*What to produce*: Only the pictures are to be left out; the listing itself is repeated exactly.

- - - - - - -

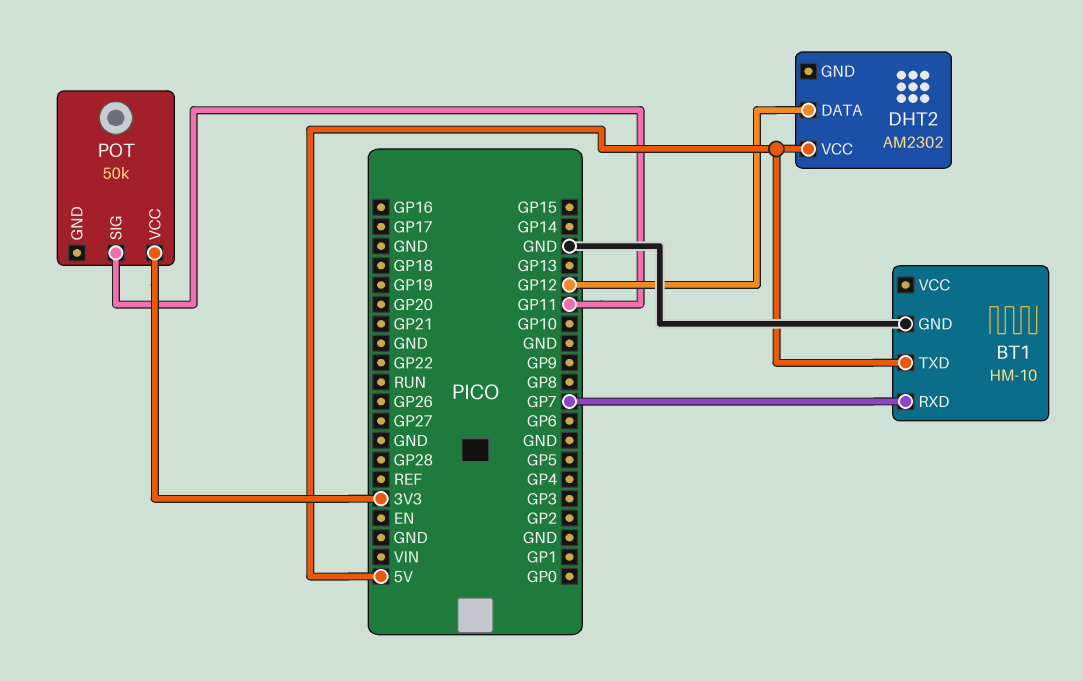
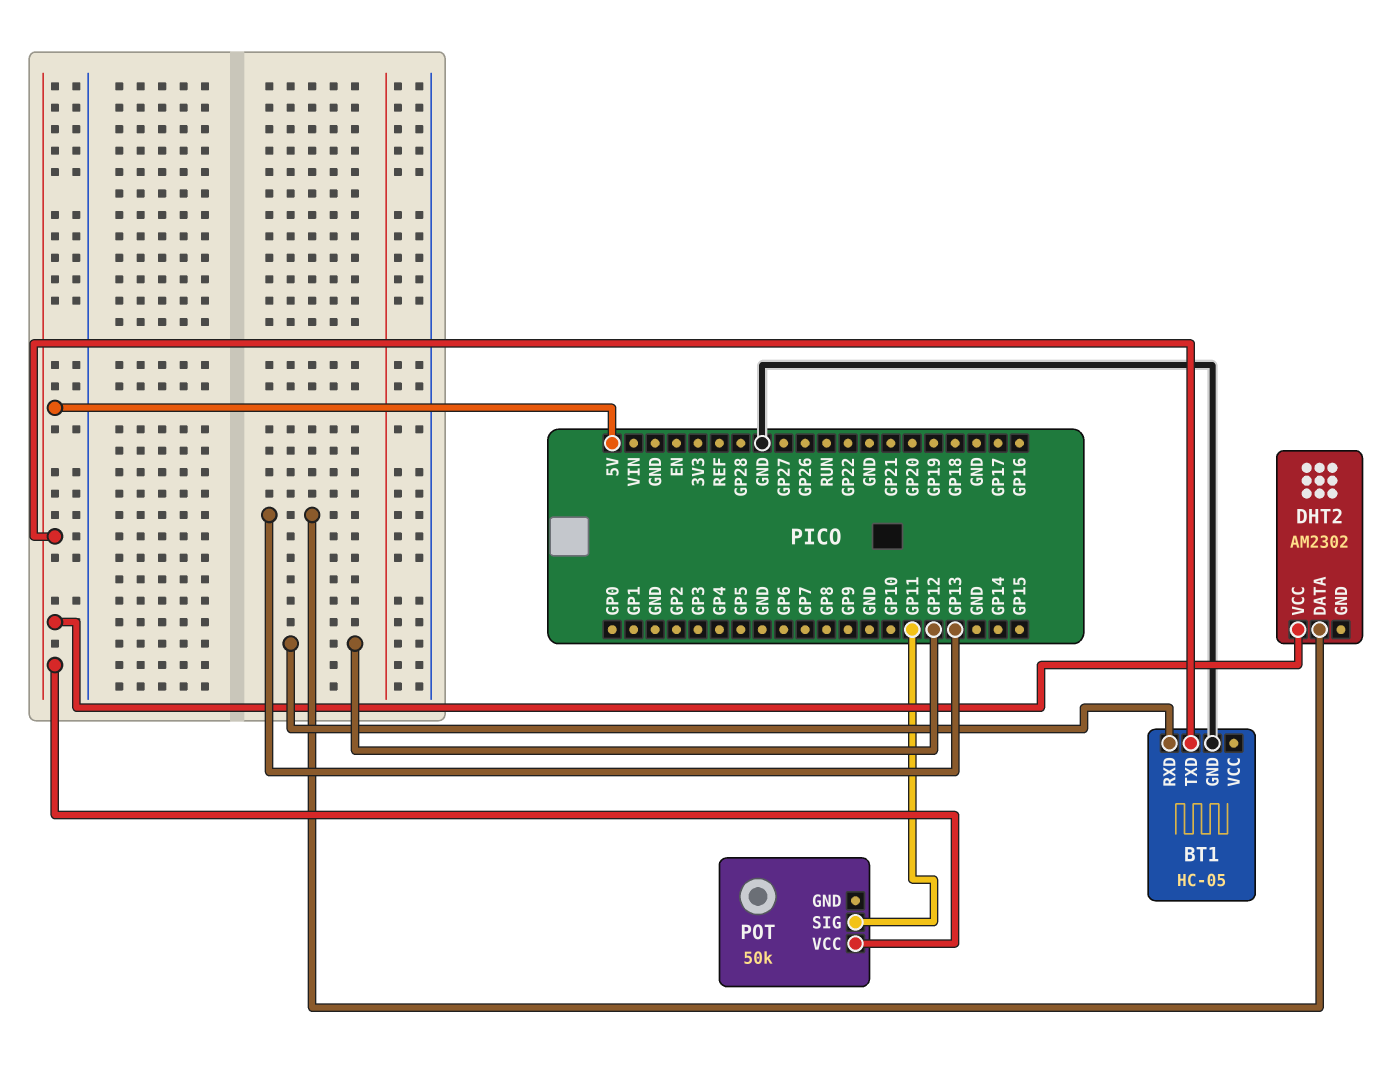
BT1: HM-10 -> HC-05
BT1 pin RXD: GP7 -> GP12
DHT2 pin DATA: GP12 -> GP13
POT pin VCC: 3V3 -> 5V

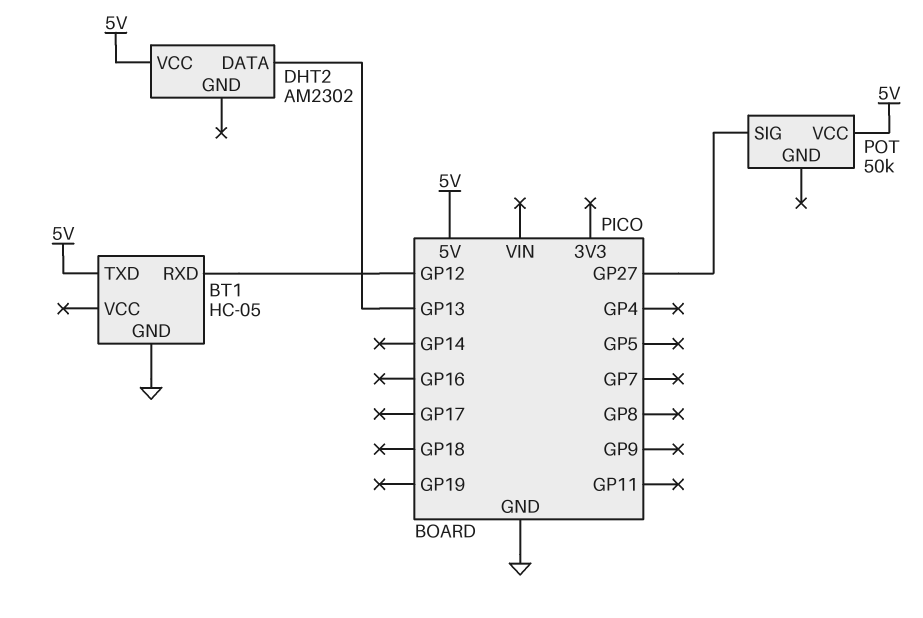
POT pin SIG: GP11 -> GP27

- - - - - - -

*Response to this exercise*:
BT1: HM-10 -> HC-05
BT1 pin RXD: GP7 -> GP12
DHT2 pin DATA: GP12 -> GP13
POT pin VCC: 3V3 -> 5V

POT pin SIG: GP11 -> GP27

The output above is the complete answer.